▶ Job
Where a picture appears, leave it out, and transcribe all the lines below exactly.

Data entries
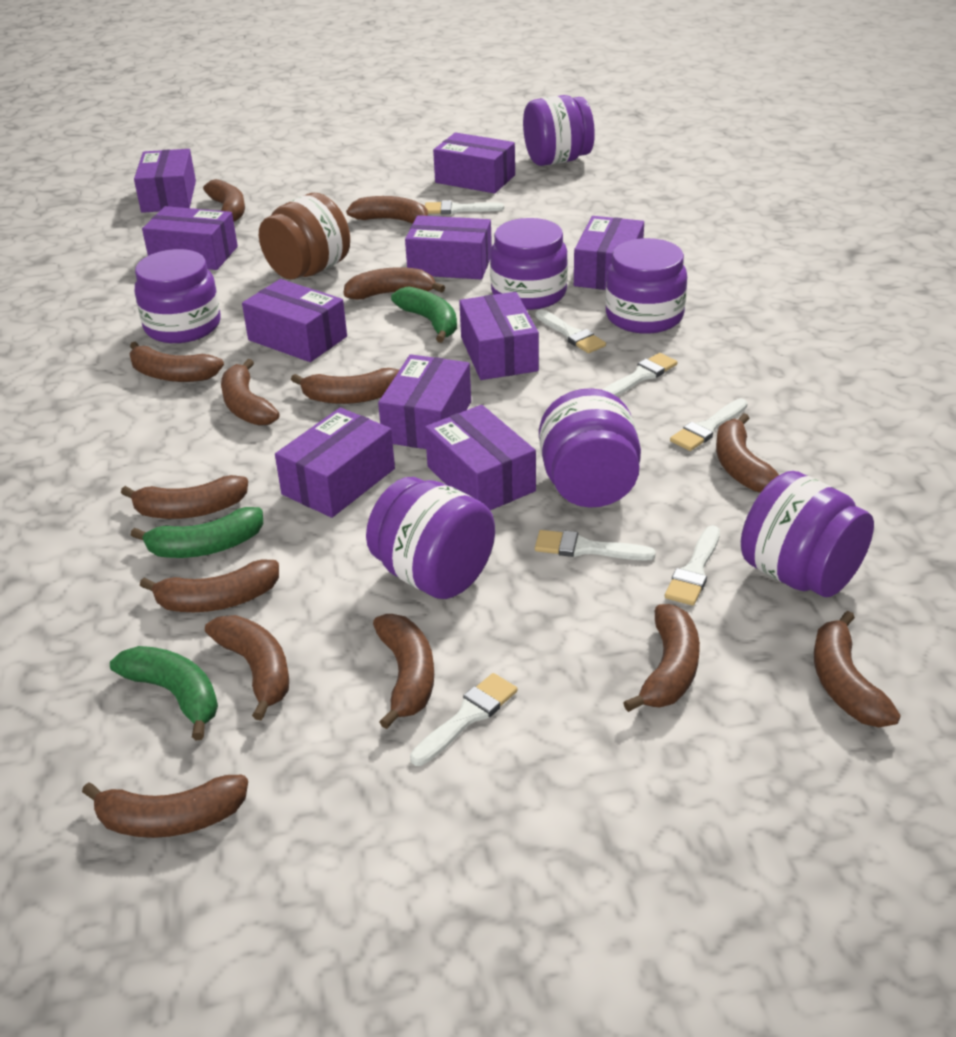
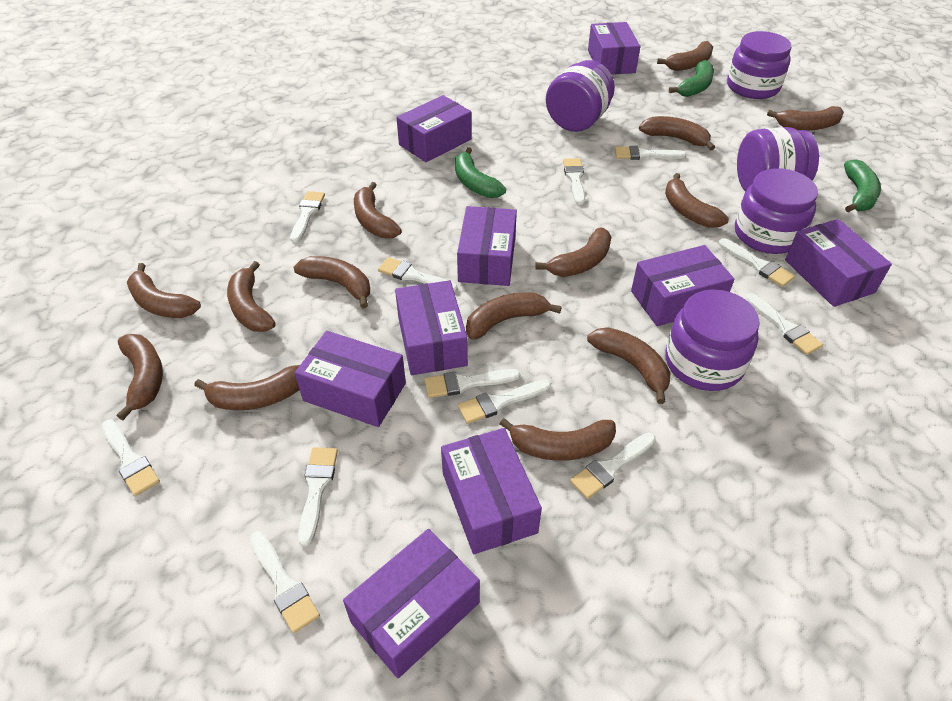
brown jar: 1 -> 0
purple box: 10 -> 9
purple jar: 7 -> 5
white brush: 7 -> 12

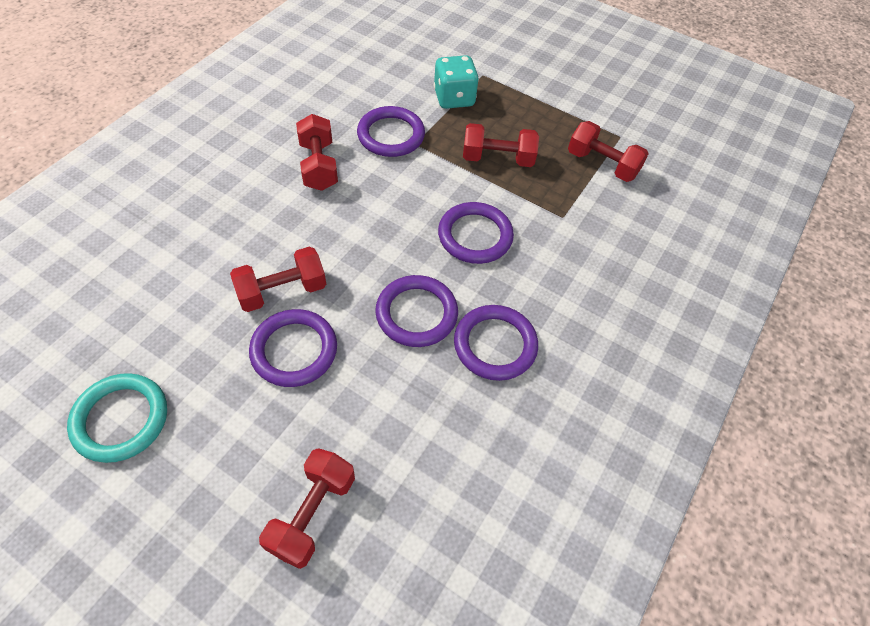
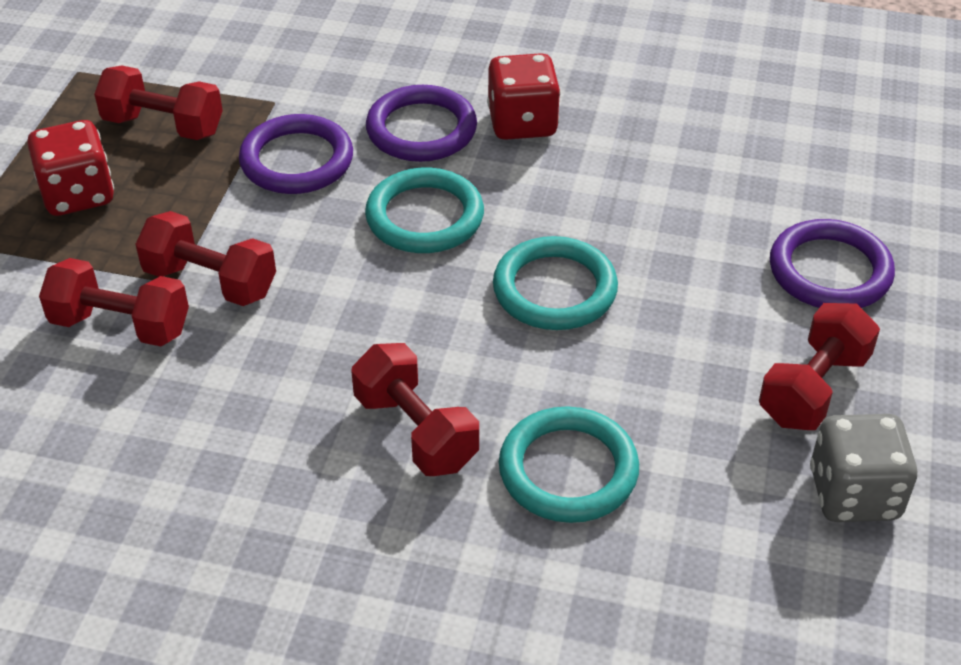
grey dice: 0 -> 1
purple ring: 5 -> 3
red dice: 0 -> 2
turquoise dice: 1 -> 0
turquoise ring: 1 -> 3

▶ Response area
brown jar: 1 -> 0
purple box: 10 -> 9
purple jar: 7 -> 5
white brush: 7 -> 12

grey dice: 0 -> 1
purple ring: 5 -> 3
red dice: 0 -> 2
turquoise dice: 1 -> 0
turquoise ring: 1 -> 3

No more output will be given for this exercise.